### Working data ###

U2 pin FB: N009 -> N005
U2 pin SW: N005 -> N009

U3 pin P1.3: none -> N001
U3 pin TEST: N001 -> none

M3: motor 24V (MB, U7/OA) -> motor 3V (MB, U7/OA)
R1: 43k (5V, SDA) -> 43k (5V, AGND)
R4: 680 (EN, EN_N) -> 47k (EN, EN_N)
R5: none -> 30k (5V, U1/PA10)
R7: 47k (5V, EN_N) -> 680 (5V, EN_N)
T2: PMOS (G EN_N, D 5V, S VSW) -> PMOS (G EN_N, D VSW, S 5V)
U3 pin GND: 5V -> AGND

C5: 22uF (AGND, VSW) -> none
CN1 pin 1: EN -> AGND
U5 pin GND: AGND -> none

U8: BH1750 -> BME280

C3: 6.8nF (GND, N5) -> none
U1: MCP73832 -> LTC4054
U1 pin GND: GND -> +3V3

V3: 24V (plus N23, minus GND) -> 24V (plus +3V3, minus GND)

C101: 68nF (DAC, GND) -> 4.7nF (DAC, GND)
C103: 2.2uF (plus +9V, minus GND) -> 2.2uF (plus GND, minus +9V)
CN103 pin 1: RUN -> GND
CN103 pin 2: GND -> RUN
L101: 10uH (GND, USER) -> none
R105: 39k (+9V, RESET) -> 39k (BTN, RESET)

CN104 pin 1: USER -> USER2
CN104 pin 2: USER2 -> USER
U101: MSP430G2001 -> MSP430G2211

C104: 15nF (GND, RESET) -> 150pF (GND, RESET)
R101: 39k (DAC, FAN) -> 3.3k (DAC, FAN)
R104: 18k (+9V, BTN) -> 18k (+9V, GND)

###

### Task goal
Return the span of lines in the data above that opens at the line with "U3 pin P1.3: none -> N001" and closes at the line with "C103: 2.2uF (plus", exactly, ends included, nothing else.

### Final answer
U3 pin P1.3: none -> N001
U3 pin TEST: N001 -> none

M3: motor 24V (MB, U7/OA) -> motor 3V (MB, U7/OA)
R1: 43k (5V, SDA) -> 43k (5V, AGND)
R4: 680 (EN, EN_N) -> 47k (EN, EN_N)
R5: none -> 30k (5V, U1/PA10)
R7: 47k (5V, EN_N) -> 680 (5V, EN_N)
T2: PMOS (G EN_N, D 5V, S VSW) -> PMOS (G EN_N, D VSW, S 5V)
U3 pin GND: 5V -> AGND

C5: 22uF (AGND, VSW) -> none
CN1 pin 1: EN -> AGND
U5 pin GND: AGND -> none

U8: BH1750 -> BME280

C3: 6.8nF (GND, N5) -> none
U1: MCP73832 -> LTC4054
U1 pin GND: GND -> +3V3

V3: 24V (plus N23, minus GND) -> 24V (plus +3V3, minus GND)

C101: 68nF (DAC, GND) -> 4.7nF (DAC, GND)
C103: 2.2uF (plus +9V, minus GND) -> 2.2uF (plus GND, minus +9V)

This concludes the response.